[Information — start]

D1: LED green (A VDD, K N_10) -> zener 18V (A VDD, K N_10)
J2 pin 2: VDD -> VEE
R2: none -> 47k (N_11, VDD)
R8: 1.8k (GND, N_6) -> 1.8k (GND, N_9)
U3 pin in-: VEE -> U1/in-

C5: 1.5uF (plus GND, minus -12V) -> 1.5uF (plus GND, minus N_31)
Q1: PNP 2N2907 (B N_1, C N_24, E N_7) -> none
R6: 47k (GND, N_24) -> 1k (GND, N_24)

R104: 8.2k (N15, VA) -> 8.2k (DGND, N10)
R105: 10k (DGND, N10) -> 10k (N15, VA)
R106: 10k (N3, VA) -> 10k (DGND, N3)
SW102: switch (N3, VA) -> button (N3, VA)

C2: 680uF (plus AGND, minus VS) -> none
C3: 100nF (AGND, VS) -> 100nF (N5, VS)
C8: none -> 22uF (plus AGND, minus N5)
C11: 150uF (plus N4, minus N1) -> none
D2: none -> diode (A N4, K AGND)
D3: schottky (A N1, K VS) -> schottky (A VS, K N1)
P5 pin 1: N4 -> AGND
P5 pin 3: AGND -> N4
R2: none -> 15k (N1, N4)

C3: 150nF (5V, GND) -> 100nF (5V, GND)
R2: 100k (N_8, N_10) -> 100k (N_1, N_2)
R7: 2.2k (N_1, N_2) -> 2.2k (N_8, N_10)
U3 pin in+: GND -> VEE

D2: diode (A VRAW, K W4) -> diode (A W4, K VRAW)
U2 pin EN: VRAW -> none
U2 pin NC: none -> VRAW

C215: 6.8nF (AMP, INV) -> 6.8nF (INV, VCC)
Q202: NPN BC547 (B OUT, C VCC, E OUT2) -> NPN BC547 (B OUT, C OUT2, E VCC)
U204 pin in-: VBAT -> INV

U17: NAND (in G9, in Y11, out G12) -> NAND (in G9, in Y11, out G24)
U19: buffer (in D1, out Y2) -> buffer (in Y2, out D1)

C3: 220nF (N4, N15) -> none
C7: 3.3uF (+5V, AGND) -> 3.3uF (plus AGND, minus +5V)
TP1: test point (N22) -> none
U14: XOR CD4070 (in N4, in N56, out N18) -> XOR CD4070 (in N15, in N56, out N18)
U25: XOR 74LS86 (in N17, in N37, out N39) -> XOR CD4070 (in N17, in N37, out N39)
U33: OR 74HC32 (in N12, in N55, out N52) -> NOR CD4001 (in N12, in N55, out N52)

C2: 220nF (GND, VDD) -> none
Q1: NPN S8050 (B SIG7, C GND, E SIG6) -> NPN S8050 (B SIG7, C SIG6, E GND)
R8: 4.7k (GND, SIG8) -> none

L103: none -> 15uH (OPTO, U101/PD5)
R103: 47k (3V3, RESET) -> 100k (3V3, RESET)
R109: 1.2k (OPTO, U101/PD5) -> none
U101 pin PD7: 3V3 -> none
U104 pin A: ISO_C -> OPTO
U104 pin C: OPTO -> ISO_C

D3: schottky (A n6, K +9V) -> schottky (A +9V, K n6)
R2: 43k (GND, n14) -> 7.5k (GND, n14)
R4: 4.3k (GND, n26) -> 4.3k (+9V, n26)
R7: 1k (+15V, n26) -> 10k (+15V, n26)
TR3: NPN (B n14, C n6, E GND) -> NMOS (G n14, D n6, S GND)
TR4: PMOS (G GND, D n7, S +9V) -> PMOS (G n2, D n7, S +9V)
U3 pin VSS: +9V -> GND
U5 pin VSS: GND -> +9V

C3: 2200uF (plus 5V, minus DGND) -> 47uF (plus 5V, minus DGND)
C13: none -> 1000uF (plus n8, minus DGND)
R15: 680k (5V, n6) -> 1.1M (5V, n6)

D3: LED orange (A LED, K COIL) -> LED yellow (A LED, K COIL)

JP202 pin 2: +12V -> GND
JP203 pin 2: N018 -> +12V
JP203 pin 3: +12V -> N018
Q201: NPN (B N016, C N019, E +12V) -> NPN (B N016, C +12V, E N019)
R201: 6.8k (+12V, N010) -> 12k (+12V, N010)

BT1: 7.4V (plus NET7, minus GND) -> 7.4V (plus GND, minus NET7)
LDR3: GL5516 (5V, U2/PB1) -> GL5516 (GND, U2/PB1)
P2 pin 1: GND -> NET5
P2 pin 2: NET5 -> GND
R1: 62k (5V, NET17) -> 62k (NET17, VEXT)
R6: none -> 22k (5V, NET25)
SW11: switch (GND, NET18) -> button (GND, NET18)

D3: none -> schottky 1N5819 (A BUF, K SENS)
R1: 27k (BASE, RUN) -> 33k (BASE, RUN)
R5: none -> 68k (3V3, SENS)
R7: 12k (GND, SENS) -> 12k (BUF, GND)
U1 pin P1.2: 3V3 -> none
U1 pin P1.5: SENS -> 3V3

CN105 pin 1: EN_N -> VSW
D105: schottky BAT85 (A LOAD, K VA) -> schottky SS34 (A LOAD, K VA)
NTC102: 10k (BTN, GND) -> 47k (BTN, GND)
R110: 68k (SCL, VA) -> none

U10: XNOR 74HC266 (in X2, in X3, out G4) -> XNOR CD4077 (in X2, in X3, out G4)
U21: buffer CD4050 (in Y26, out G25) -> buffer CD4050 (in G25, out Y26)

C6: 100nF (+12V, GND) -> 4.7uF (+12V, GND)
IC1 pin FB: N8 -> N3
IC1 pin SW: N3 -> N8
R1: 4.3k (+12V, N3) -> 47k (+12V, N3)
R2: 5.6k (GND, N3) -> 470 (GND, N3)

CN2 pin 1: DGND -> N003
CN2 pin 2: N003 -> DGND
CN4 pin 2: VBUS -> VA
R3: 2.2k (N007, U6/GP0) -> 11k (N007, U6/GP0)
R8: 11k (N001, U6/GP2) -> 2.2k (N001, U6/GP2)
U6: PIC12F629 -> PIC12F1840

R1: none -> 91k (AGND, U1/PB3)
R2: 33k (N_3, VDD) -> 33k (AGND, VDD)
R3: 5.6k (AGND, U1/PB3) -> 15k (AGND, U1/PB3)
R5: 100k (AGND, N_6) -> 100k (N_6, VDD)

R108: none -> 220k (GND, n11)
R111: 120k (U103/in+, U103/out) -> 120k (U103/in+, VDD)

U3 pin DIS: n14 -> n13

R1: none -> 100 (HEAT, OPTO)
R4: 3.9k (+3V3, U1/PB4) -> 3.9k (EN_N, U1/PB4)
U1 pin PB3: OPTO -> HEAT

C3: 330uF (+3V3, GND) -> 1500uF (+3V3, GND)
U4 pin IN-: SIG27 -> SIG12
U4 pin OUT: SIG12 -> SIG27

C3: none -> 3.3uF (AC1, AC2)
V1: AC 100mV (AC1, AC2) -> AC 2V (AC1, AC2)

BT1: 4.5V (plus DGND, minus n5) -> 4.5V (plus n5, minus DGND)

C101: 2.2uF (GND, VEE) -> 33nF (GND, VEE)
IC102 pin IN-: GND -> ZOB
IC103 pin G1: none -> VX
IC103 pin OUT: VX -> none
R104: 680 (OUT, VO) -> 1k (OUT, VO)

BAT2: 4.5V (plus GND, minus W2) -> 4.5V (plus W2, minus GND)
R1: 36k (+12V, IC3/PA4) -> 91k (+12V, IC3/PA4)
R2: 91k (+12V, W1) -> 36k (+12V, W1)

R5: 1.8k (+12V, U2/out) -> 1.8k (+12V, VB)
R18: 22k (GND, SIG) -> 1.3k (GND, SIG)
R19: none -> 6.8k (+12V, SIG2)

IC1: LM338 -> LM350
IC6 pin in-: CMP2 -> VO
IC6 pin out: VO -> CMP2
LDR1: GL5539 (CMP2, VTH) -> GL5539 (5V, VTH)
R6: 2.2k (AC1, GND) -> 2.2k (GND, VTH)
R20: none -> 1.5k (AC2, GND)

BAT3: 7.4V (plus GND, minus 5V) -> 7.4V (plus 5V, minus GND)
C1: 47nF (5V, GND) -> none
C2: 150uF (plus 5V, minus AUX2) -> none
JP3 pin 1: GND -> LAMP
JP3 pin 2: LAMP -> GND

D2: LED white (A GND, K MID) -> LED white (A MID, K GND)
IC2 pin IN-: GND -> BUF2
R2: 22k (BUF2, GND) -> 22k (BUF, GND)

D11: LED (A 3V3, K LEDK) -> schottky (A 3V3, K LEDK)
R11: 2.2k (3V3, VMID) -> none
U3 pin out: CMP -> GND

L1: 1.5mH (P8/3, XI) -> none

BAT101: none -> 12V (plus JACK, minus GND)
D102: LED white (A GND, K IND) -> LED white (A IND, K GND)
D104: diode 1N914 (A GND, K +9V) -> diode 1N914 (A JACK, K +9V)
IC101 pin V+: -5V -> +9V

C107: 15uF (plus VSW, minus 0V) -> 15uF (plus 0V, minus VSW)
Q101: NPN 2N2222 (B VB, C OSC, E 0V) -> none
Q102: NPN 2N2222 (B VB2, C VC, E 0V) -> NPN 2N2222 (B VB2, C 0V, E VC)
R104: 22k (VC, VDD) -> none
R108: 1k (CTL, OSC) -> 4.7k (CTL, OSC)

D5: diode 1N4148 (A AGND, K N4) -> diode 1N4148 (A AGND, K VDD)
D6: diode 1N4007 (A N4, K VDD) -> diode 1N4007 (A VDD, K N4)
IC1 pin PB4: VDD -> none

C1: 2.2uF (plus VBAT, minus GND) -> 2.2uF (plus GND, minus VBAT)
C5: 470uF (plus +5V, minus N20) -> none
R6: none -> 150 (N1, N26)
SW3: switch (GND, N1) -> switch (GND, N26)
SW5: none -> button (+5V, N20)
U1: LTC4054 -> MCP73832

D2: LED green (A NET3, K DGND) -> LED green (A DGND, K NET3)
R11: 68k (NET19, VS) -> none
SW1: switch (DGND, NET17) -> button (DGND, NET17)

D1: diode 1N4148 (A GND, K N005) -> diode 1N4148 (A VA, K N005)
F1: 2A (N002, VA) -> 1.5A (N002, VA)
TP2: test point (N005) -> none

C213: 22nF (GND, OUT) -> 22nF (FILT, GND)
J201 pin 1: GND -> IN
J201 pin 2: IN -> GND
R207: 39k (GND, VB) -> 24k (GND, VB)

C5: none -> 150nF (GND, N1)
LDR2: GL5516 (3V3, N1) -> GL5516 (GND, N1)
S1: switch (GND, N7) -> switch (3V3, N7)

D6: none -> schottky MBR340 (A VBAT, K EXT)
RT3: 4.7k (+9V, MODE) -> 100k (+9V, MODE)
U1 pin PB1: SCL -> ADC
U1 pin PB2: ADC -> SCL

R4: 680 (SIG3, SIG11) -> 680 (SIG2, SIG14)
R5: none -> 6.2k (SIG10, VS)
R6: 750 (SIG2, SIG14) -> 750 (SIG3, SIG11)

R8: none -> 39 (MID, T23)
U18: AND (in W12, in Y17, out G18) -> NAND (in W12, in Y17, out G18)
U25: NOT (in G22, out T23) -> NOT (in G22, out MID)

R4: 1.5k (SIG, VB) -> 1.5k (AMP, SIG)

[Information — finish]

## Exercise brief
There is a line with "R2: none -> 47k (N_11, VDD)" and a line with "TR4: PMOS (G" above. Copy exactly those two lines and all lines between them, with nothing else.

## Solution for this task
R2: none -> 47k (N_11, VDD)
R8: 1.8k (GND, N_6) -> 1.8k (GND, N_9)
U3 pin in-: VEE -> U1/in-

C5: 1.5uF (plus GND, minus -12V) -> 1.5uF (plus GND, minus N_31)
Q1: PNP 2N2907 (B N_1, C N_24, E N_7) -> none
R6: 47k (GND, N_24) -> 1k (GND, N_24)

R104: 8.2k (N15, VA) -> 8.2k (DGND, N10)
R105: 10k (DGND, N10) -> 10k (N15, VA)
R106: 10k (N3, VA) -> 10k (DGND, N3)
SW102: switch (N3, VA) -> button (N3, VA)

C2: 680uF (plus AGND, minus VS) -> none
C3: 100nF (AGND, VS) -> 100nF (N5, VS)
C8: none -> 22uF (plus AGND, minus N5)
C11: 150uF (plus N4, minus N1) -> none
D2: none -> diode (A N4, K AGND)
D3: schottky (A N1, K VS) -> schottky (A VS, K N1)
P5 pin 1: N4 -> AGND
P5 pin 3: AGND -> N4
R2: none -> 15k (N1, N4)

C3: 150nF (5V, GND) -> 100nF (5V, GND)
R2: 100k (N_8, N_10) -> 100k (N_1, N_2)
R7: 2.2k (N_1, N_2) -> 2.2k (N_8, N_10)
U3 pin in+: GND -> VEE

D2: diode (A VRAW, K W4) -> diode (A W4, K VRAW)
U2 pin EN: VRAW -> none
U2 pin NC: none -> VRAW

C215: 6.8nF (AMP, INV) -> 6.8nF (INV, VCC)
Q202: NPN BC547 (B OUT, C VCC, E OUT2) -> NPN BC547 (B OUT, C OUT2, E VCC)
U204 pin in-: VBAT -> INV

U17: NAND (in G9, in Y11, out G12) -> NAND (in G9, in Y11, out G24)
U19: buffer (in D1, out Y2) -> buffer (in Y2, out D1)

C3: 220nF (N4, N15) -> none
C7: 3.3uF (+5V, AGND) -> 3.3uF (plus AGND, minus +5V)
TP1: test point (N22) -> none
U14: XOR CD4070 (in N4, in N56, out N18) -> XOR CD4070 (in N15, in N56, out N18)
U25: XOR 74LS86 (in N17, in N37, out N39) -> XOR CD4070 (in N17, in N37, out N39)
U33: OR 74HC32 (in N12, in N55, out N52) -> NOR CD4001 (in N12, in N55, out N52)

C2: 220nF (GND, VDD) -> none
Q1: NPN S8050 (B SIG7, C GND, E SIG6) -> NPN S8050 (B SIG7, C SIG6, E GND)
R8: 4.7k (GND, SIG8) -> none

L103: none -> 15uH (OPTO, U101/PD5)
R103: 47k (3V3, RESET) -> 100k (3V3, RESET)
R109: 1.2k (OPTO, U101/PD5) -> none
U101 pin PD7: 3V3 -> none
U104 pin A: ISO_C -> OPTO
U104 pin C: OPTO -> ISO_C

D3: schottky (A n6, K +9V) -> schottky (A +9V, K n6)
R2: 43k (GND, n14) -> 7.5k (GND, n14)
R4: 4.3k (GND, n26) -> 4.3k (+9V, n26)
R7: 1k (+15V, n26) -> 10k (+15V, n26)
TR3: NPN (B n14, C n6, E GND) -> NMOS (G n14, D n6, S GND)
TR4: PMOS (G GND, D n7, S +9V) -> PMOS (G n2, D n7, S +9V)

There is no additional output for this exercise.